*** Begin section ***
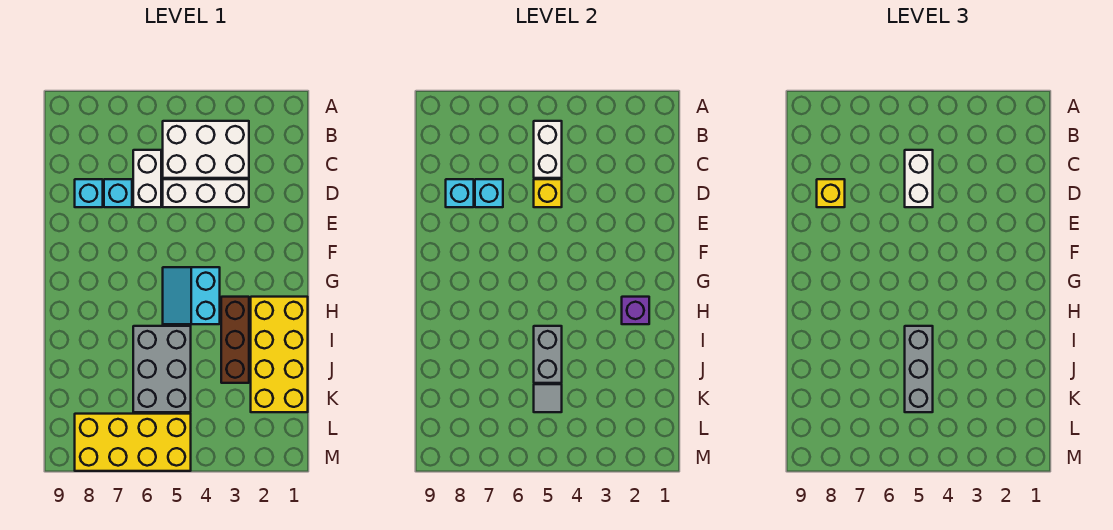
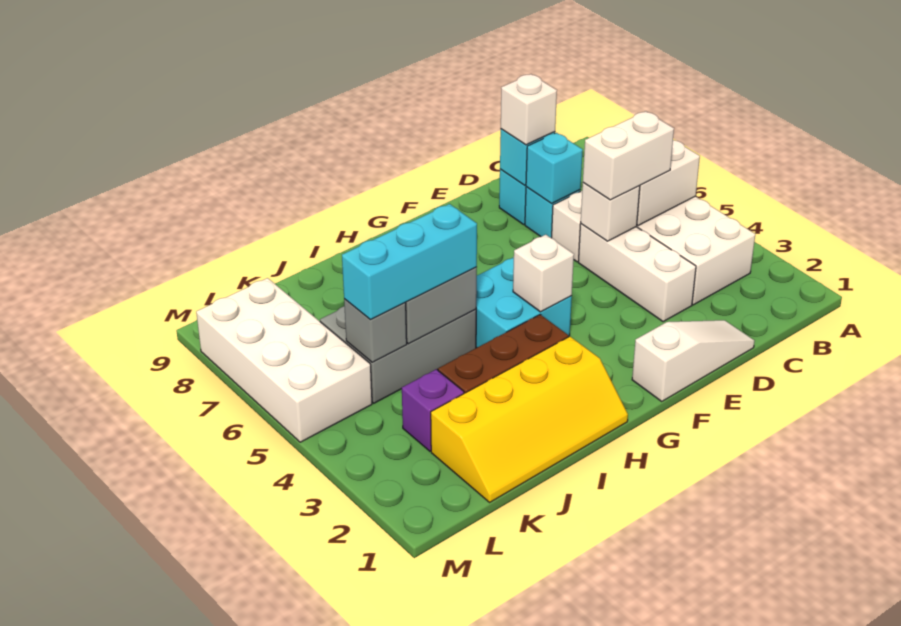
none -> white slope D1:F1 level 1 top F
yellow brick D5 level 2 -> white brick D5 level 2
yellow brick D8 level 3 -> white brick D8 level 3
cyan slope G4:H5 level 1 top 4 -> cyan brick G4:H5 level 1
none -> white brick G4 level 2
yellow brick H1:K2 level 1 -> yellow slope H1:K2 level 1 top 2
purple brick H2 level 2 -> purple brick K3 level 1
grey brick I5:K5 level 3 -> cyan brick I5:K5 level 3
grey tile K5 level 2 -> grey brick K5 level 2
yellow brick L5:M8 level 1 -> white brick L5:M8 level 1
*** End section ***
# Task goal
Everything in the records above is to be copied exactly, except the pictures.

# Answer to the exercise
none -> white slope D1:F1 level 1 top F
yellow brick D5 level 2 -> white brick D5 level 2
yellow brick D8 level 3 -> white brick D8 level 3
cyan slope G4:H5 level 1 top 4 -> cyan brick G4:H5 level 1
none -> white brick G4 level 2
yellow brick H1:K2 level 1 -> yellow slope H1:K2 level 1 top 2
purple brick H2 level 2 -> purple brick K3 level 1
grey brick I5:K5 level 3 -> cyan brick I5:K5 level 3
grey tile K5 level 2 -> grey brick K5 level 2
yellow brick L5:M8 level 1 -> white brick L5:M8 level 1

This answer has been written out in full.